Instructions to follow | Set down, unchanged, the line with "(563, 385) = (343, 218): pink" and everything after it through the last line of the data.

Extracted information |
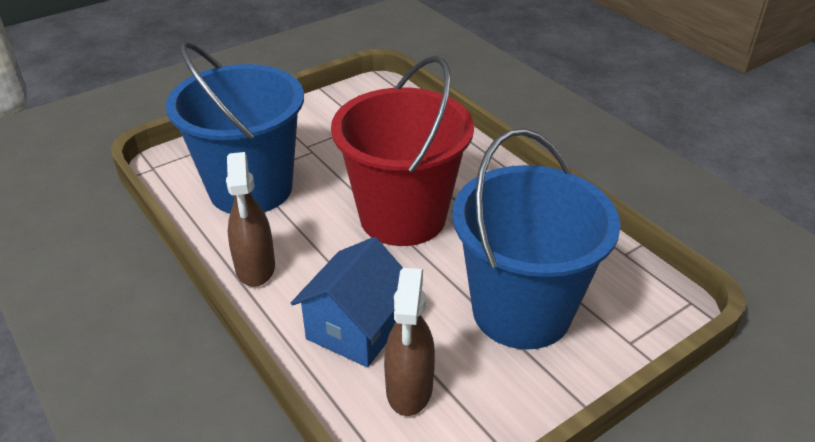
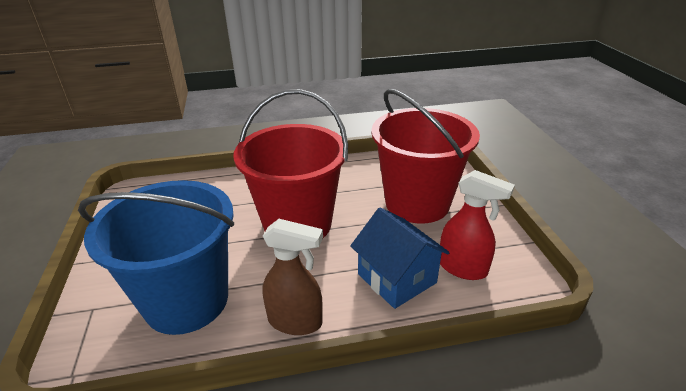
camera: 65 degrees left, 5 degrees down
(409, 389) = (463, 268): brown spray bottle -> red spray bottle
(521, 311) = (417, 203): blue bucket -> red bucket

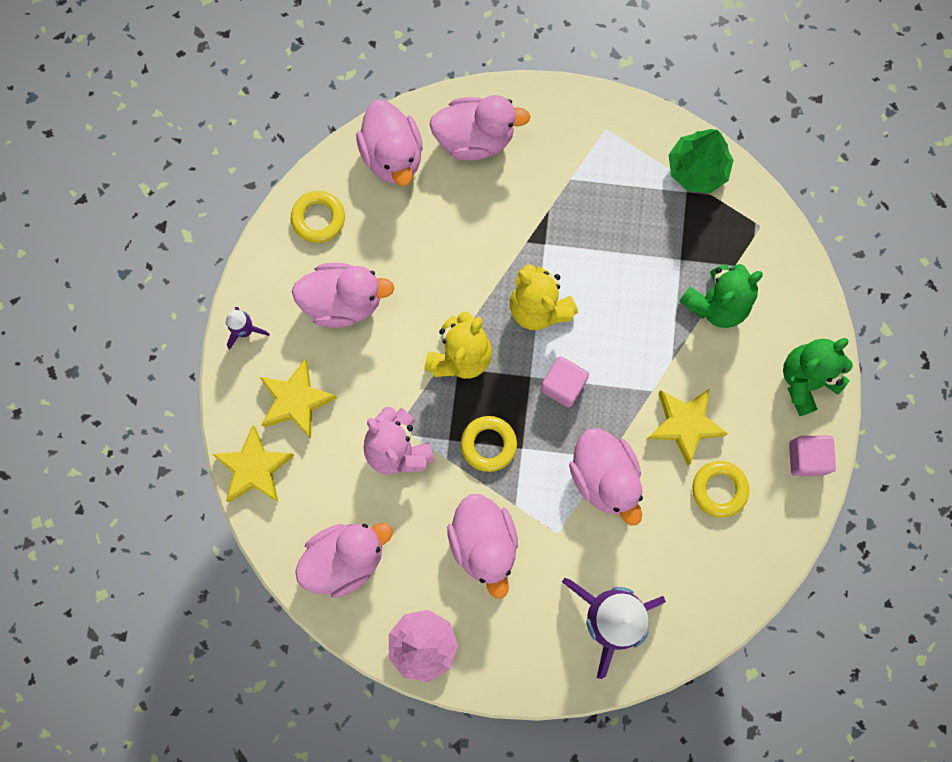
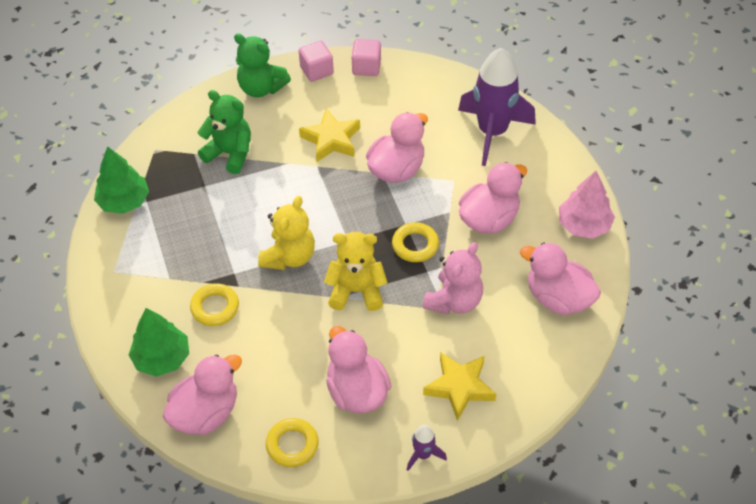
camera: 115 degrees left, 25 degrees down
(254, 468) = (532, 391): yellow star -> none
(475, 138) = (162, 358): pink duck -> green tree
(563, 385) = (343, 218): pink cube -> pink cube (366, 67)
(719, 489) = (366, 106): yellow ring -> yellow ring (215, 307)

Reply |
(563, 385) = (343, 218): pink cube -> pink cube (366, 67)
(719, 489) = (366, 106): yellow ring -> yellow ring (215, 307)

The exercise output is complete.